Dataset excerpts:
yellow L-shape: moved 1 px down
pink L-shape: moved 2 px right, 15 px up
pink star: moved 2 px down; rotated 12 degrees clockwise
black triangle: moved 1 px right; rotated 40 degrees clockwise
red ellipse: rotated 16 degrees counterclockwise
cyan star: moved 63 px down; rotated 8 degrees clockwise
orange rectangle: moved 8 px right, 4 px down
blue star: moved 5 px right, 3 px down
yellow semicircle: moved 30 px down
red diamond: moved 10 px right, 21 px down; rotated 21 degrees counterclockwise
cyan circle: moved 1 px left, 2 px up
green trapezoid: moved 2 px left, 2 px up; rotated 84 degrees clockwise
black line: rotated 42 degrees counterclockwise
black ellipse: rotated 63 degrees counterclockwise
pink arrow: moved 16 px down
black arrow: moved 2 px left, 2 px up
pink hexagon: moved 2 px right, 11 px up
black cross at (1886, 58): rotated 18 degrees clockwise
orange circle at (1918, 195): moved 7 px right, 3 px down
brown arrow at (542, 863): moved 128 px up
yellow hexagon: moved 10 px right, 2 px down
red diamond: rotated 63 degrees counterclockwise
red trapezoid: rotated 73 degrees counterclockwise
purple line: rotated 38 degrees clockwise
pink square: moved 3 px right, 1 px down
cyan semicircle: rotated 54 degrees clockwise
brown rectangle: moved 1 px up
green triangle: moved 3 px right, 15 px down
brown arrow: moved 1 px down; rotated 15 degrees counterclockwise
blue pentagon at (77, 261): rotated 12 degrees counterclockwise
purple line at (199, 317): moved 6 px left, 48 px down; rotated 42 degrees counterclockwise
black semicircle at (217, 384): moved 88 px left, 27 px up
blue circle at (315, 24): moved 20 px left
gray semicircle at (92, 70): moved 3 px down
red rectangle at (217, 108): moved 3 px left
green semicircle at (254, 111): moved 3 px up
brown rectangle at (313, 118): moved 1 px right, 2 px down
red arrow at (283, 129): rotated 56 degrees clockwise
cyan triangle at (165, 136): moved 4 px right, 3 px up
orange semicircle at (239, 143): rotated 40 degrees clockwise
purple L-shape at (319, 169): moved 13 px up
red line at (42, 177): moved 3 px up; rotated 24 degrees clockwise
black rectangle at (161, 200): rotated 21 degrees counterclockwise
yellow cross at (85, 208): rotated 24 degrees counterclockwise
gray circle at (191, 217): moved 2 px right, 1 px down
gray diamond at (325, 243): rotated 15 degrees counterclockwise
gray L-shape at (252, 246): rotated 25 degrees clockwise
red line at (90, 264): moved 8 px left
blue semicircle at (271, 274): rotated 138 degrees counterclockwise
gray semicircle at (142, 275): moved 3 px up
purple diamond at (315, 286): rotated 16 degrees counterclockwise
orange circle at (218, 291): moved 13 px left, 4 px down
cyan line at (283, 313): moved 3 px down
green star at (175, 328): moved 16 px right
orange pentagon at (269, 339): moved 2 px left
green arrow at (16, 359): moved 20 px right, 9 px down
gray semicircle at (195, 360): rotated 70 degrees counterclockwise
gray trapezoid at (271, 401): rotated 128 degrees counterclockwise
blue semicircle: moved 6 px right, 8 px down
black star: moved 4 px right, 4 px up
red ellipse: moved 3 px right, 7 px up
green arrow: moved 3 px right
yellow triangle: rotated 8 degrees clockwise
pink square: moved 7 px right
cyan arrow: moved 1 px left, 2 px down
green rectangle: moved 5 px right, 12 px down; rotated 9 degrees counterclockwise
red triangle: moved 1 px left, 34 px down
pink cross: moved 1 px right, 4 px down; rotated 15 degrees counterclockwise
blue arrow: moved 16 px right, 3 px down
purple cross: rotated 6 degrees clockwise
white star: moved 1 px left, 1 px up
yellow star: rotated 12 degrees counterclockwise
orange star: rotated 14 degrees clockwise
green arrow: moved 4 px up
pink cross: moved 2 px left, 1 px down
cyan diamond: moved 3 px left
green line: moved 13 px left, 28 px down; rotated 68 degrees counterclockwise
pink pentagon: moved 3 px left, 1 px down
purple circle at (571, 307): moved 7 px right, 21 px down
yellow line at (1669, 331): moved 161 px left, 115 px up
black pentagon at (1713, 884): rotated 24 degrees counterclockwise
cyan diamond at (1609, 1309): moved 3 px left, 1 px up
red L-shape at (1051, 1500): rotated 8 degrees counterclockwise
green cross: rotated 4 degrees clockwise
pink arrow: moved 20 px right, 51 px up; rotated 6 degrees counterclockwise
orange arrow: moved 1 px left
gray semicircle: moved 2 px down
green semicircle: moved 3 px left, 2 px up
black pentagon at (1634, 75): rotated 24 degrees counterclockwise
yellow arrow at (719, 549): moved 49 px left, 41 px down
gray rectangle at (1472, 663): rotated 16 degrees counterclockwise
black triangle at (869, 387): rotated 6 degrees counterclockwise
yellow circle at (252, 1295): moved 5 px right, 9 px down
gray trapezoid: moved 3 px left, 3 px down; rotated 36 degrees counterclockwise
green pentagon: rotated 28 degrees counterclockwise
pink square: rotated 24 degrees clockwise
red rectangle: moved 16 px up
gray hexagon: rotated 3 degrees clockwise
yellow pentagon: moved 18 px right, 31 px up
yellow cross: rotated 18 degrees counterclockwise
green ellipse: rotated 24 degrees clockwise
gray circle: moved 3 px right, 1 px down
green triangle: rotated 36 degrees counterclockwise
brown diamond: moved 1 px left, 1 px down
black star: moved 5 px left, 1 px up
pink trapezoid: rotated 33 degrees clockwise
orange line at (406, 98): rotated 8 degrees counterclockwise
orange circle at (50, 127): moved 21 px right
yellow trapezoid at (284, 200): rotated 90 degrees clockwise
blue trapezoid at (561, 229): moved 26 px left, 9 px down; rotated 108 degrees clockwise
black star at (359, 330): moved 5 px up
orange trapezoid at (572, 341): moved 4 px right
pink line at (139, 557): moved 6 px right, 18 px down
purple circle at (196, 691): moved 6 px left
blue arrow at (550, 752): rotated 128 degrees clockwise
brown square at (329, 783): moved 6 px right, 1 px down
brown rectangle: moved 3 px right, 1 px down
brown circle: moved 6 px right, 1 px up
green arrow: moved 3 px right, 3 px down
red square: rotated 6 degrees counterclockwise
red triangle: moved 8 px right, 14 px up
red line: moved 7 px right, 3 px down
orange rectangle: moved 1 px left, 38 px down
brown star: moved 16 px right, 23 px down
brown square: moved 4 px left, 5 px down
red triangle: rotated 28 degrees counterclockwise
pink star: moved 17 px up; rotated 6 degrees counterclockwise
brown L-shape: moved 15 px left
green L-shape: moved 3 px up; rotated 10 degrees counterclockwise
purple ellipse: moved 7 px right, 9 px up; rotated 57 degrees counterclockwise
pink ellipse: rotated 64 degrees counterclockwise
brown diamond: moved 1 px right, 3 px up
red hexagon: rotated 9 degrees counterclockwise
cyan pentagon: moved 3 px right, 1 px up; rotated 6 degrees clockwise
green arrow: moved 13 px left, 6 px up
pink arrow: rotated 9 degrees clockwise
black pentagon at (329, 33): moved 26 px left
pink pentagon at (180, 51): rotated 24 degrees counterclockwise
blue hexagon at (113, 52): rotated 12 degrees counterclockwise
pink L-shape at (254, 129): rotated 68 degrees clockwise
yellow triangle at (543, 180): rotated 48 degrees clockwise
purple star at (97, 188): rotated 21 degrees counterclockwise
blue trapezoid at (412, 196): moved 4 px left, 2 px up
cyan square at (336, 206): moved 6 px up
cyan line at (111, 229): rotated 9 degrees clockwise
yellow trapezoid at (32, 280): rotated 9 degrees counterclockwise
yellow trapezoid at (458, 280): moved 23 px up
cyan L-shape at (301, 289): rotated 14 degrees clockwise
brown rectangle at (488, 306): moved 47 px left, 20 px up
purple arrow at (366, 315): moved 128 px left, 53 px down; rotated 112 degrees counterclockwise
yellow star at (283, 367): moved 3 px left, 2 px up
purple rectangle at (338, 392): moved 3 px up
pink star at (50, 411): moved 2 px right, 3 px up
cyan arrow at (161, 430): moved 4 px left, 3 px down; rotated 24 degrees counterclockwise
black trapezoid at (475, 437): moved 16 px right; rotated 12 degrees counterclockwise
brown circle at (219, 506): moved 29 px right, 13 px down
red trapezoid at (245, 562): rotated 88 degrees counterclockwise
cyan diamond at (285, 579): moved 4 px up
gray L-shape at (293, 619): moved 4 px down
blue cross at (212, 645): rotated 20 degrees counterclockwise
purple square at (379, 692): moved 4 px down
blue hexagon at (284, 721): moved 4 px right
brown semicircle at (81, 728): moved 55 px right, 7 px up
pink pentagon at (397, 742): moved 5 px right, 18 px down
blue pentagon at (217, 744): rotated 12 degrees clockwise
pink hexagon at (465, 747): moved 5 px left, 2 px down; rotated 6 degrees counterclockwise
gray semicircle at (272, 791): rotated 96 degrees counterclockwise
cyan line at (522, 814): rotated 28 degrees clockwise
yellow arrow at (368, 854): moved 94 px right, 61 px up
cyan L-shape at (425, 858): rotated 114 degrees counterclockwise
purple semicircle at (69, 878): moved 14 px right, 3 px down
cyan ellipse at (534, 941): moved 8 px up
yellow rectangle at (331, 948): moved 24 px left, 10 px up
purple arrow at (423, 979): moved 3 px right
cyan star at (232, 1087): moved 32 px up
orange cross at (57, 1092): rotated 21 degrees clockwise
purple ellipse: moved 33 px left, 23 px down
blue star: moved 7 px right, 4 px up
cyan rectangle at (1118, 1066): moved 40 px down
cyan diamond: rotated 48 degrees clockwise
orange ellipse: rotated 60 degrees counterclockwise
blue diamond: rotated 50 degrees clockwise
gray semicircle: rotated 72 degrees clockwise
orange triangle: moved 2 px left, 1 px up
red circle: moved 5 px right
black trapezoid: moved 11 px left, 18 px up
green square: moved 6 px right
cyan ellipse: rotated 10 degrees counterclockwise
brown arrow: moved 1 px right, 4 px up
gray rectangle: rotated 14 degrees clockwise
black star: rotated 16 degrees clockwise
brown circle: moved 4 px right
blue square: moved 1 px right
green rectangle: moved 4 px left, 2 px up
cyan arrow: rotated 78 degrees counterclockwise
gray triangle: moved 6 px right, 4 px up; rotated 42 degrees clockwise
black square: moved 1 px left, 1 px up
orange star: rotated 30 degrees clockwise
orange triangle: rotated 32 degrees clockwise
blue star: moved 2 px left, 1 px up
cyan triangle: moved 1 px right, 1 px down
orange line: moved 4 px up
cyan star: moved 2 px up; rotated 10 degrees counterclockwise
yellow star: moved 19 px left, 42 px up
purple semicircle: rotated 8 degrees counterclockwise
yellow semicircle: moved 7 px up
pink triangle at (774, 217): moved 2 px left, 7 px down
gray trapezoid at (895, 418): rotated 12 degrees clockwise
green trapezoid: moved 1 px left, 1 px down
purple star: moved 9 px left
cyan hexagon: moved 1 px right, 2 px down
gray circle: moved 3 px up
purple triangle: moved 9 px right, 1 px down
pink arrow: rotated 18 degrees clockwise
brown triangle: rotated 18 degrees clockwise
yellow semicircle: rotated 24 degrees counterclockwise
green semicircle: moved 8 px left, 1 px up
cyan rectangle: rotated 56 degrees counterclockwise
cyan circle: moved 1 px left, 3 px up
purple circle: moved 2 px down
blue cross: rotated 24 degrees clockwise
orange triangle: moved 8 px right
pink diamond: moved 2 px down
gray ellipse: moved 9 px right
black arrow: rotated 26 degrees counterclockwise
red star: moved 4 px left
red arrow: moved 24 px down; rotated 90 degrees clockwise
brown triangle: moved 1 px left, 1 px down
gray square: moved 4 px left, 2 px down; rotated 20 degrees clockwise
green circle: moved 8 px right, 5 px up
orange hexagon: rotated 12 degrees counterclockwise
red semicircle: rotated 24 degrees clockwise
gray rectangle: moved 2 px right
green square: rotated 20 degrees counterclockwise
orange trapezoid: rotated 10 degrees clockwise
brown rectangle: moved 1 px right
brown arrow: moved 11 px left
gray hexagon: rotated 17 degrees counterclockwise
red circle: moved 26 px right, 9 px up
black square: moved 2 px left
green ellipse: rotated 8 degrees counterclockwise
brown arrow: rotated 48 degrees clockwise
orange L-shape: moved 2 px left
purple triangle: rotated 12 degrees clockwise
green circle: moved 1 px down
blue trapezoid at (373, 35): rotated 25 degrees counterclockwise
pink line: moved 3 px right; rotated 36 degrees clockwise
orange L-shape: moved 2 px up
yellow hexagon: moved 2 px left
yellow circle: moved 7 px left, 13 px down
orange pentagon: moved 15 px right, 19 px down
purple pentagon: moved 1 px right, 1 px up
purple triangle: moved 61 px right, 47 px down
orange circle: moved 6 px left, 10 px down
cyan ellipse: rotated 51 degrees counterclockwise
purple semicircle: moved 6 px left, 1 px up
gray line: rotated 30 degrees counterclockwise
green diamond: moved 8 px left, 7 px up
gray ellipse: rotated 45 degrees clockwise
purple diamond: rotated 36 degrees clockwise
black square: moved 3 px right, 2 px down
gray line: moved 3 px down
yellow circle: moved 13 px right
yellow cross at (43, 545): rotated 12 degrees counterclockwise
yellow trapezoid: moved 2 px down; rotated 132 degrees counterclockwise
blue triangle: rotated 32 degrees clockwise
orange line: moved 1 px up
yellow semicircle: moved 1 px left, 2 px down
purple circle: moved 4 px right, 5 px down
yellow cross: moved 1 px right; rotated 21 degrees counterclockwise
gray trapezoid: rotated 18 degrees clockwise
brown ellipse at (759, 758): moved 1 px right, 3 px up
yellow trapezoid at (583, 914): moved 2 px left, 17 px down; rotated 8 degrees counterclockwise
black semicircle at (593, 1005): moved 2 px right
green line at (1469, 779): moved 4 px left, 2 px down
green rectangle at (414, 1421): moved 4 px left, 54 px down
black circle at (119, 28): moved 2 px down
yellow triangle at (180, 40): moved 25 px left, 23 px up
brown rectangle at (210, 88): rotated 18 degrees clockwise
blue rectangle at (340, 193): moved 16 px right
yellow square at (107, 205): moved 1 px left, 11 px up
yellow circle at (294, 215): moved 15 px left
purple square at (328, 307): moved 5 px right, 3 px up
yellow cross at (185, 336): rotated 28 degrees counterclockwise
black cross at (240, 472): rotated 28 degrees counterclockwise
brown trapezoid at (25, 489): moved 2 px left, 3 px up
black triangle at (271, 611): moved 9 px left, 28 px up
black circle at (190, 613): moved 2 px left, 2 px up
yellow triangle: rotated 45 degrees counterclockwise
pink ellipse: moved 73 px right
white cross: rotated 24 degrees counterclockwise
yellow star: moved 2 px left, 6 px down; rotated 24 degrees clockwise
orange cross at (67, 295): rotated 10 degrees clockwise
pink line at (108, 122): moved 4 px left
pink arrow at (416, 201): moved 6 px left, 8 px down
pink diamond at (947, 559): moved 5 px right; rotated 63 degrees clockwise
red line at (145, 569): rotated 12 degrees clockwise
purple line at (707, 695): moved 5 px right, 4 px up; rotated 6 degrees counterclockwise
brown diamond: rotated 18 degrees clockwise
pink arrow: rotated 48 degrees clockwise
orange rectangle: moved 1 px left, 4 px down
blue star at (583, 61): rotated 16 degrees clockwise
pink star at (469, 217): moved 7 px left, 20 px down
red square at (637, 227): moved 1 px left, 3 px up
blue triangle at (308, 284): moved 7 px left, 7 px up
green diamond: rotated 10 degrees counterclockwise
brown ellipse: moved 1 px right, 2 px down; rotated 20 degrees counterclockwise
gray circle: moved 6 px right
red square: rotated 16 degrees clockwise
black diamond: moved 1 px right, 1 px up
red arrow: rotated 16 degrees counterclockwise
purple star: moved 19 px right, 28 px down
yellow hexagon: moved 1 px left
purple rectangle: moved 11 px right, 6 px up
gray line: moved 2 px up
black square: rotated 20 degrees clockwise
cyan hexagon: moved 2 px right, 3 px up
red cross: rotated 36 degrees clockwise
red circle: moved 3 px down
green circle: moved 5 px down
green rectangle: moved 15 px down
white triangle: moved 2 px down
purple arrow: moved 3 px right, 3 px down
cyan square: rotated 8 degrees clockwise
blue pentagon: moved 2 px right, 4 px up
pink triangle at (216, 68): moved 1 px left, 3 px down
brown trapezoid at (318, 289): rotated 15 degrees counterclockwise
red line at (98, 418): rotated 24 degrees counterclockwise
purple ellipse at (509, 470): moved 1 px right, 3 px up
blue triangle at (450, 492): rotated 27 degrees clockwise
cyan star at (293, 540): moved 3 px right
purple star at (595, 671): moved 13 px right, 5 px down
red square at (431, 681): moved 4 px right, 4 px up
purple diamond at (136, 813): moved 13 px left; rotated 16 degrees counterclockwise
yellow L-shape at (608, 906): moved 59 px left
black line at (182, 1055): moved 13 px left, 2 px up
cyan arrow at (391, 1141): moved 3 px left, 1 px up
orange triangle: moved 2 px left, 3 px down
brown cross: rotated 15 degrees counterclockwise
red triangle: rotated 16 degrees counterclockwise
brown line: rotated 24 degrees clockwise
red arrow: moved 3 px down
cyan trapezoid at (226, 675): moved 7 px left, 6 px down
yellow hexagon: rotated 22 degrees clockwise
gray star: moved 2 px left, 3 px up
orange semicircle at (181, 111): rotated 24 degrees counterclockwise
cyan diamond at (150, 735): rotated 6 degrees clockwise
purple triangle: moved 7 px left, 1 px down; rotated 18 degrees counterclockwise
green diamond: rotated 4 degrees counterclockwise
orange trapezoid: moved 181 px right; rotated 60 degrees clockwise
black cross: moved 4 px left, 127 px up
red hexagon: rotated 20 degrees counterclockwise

Aim of the exercise
Please put the stretch from the first of the rows above through the line containing "red diamond: moved" into a Markdown table with the columns No. and Line. Number each line and leave out any blank lines.

Task answer
| No. | Line |
|---|---|
| 1 | yellow L-shape: moved 1 px down |
| 2 | pink L-shape: moved 2 px right, 15 px up |
| 3 | pink star: moved 2 px down; rotated 12 degrees clockwise |
| 4 | black triangle: moved 1 px right; rotated 40 degrees clockwise |
| 5 | red ellipse: rotated 16 degrees counterclockwise |
| 6 | cyan star: moved 63 px down; rotated 8 degrees clockwise |
| 7 | orange rectangle: moved 8 px right, 4 px down |
| 8 | blue star: moved 5 px right, 3 px down |
| 9 | yellow semicircle: moved 30 px down |
| 10 | red diamond: moved 10 px right, 21 px down; rotated 21 degrees counterclockwise |